Stored entries »
++++
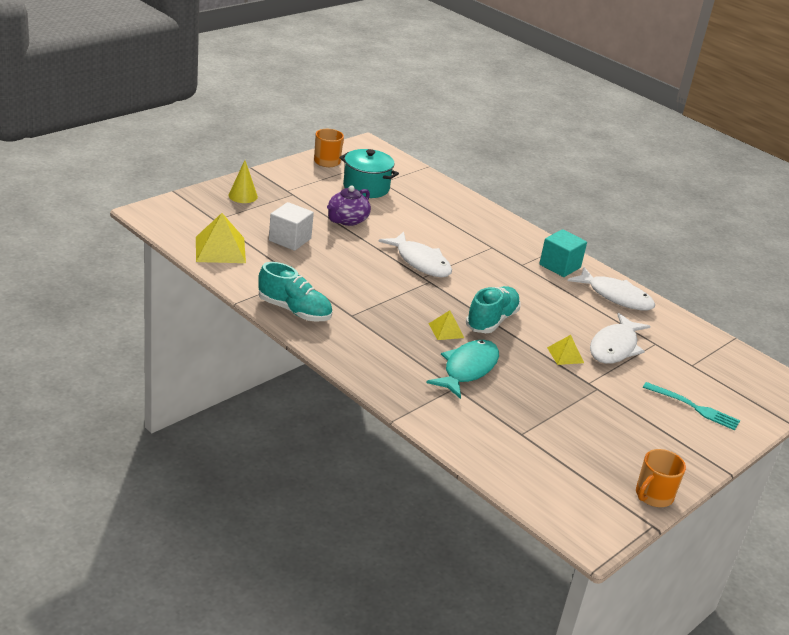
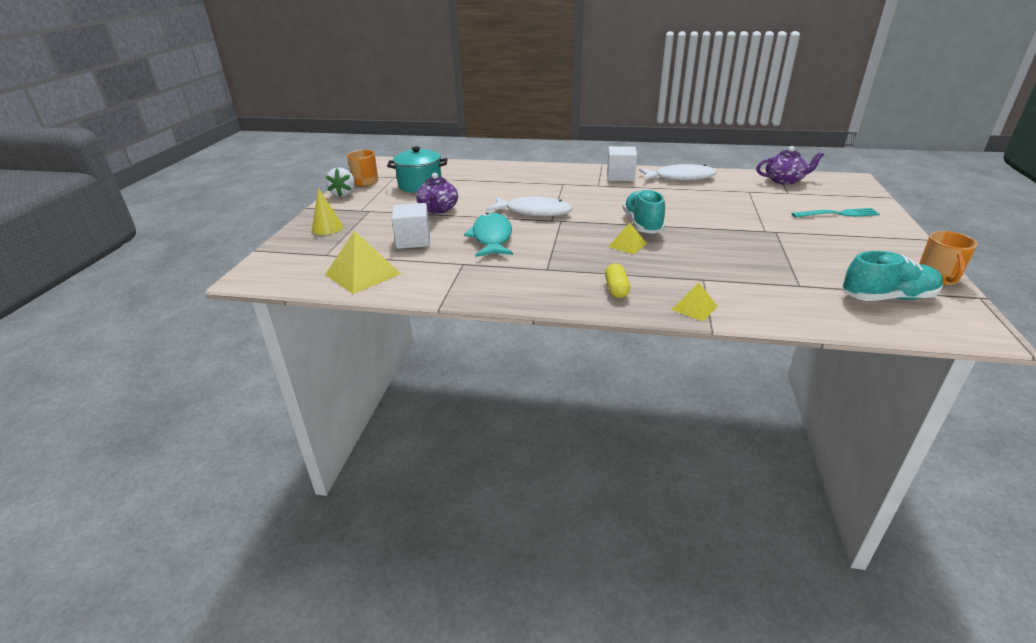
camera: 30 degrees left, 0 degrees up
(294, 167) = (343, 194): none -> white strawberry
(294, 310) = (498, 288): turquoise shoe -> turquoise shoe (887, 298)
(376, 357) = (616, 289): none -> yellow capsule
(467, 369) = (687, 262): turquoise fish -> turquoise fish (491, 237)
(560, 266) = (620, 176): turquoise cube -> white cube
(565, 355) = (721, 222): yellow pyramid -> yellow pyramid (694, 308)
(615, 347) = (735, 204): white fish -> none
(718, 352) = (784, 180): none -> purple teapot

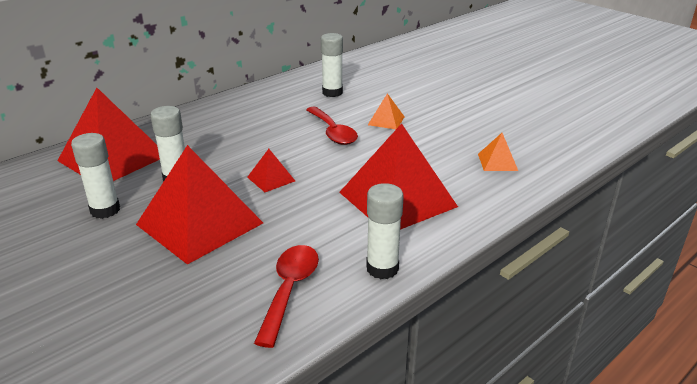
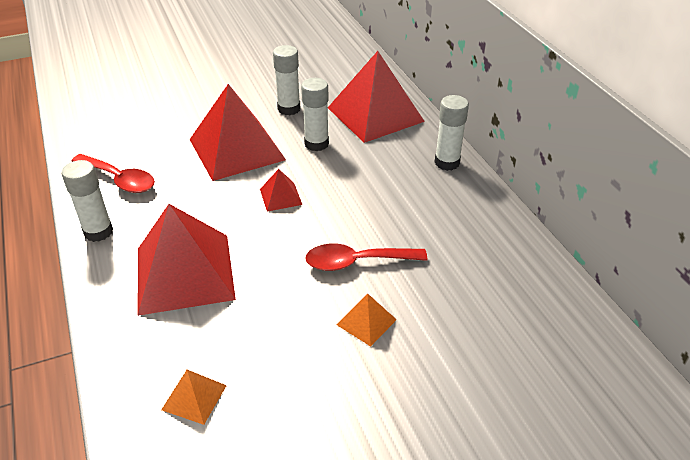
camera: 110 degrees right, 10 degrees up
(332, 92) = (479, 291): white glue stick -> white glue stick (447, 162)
++++
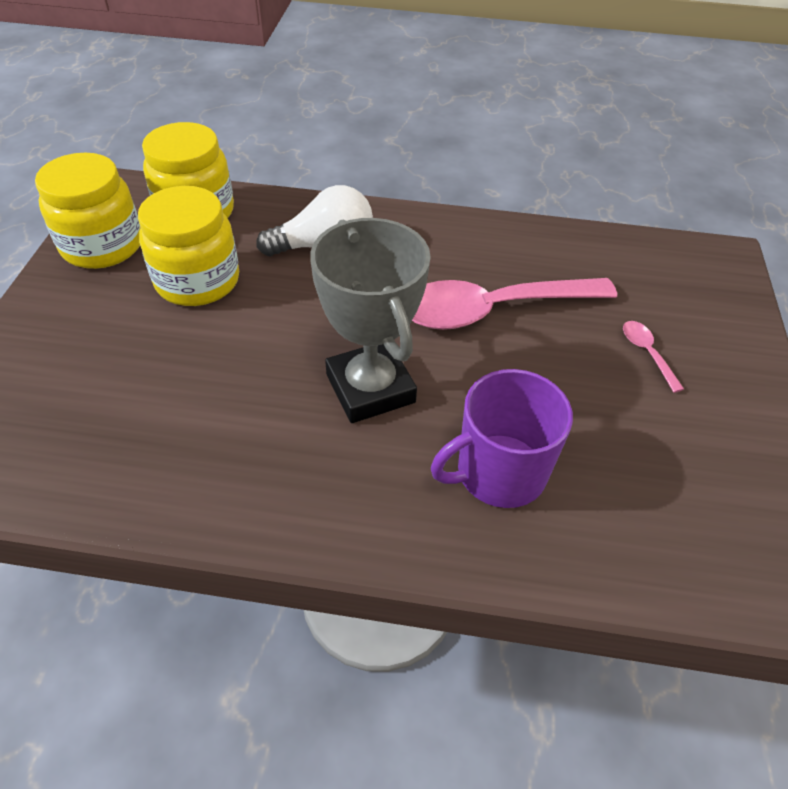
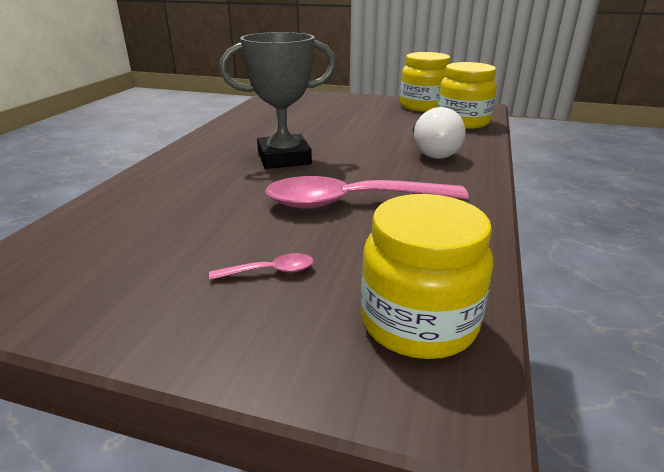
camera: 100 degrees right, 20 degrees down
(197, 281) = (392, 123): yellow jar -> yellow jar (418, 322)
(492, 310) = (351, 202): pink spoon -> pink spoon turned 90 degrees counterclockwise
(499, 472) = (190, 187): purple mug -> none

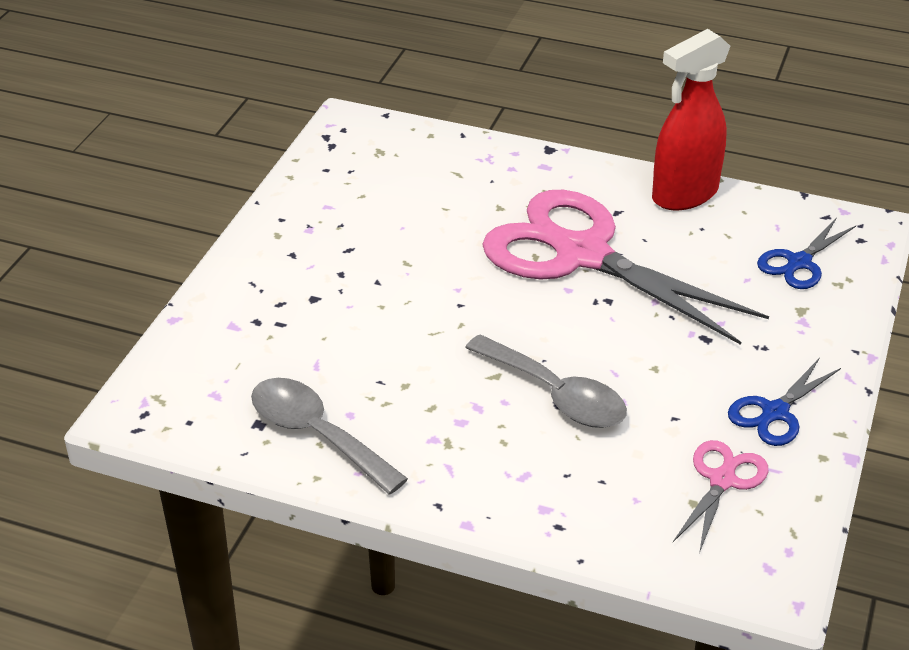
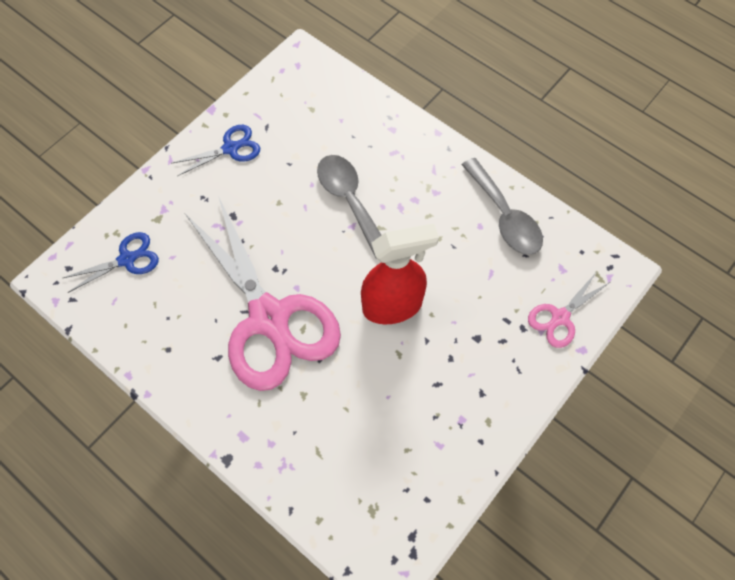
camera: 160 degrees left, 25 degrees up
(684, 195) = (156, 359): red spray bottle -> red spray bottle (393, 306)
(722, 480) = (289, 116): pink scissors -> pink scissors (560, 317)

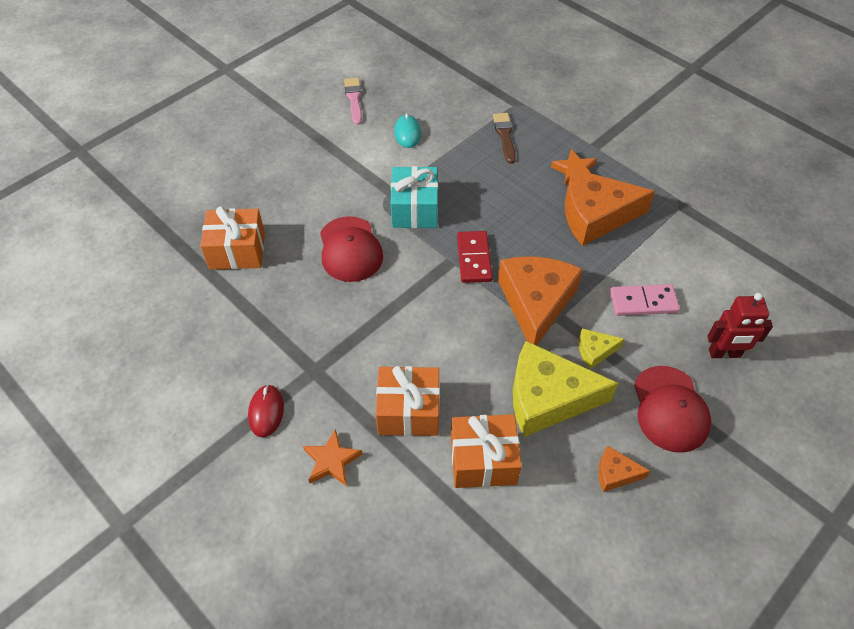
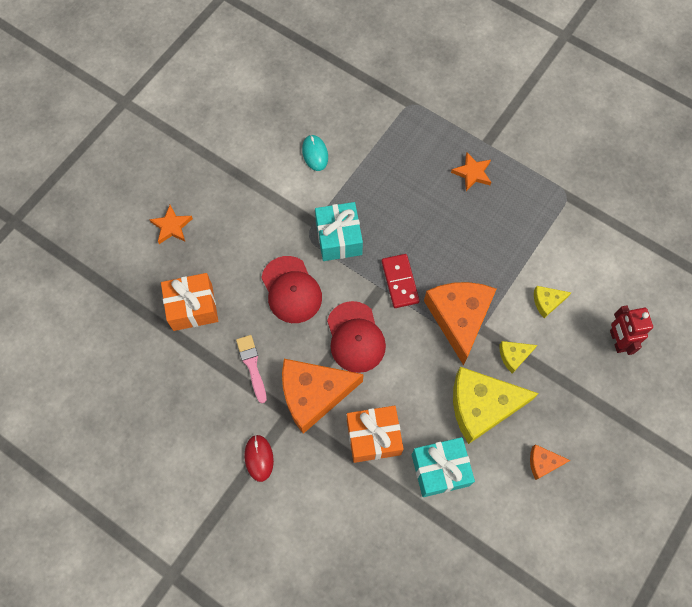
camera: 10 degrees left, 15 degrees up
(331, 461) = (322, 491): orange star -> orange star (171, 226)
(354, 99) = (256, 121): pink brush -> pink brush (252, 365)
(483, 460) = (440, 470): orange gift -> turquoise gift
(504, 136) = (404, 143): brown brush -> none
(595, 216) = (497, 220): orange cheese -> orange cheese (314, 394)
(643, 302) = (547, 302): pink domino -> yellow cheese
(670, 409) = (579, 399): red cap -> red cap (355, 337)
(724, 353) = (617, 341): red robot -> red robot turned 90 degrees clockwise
++++
Exercise »
Looking through the records, copy out every line in which the word "pink" is found.

Exercise answer »
(492, 310) = (351, 202): pink spoon -> pink spoon turned 90 degrees counterclockwise
(722, 480) = (289, 116): pink scissors -> pink scissors (560, 317)
(354, 99) = (256, 121): pink brush -> pink brush (252, 365)
(643, 302) = (547, 302): pink domino -> yellow cheese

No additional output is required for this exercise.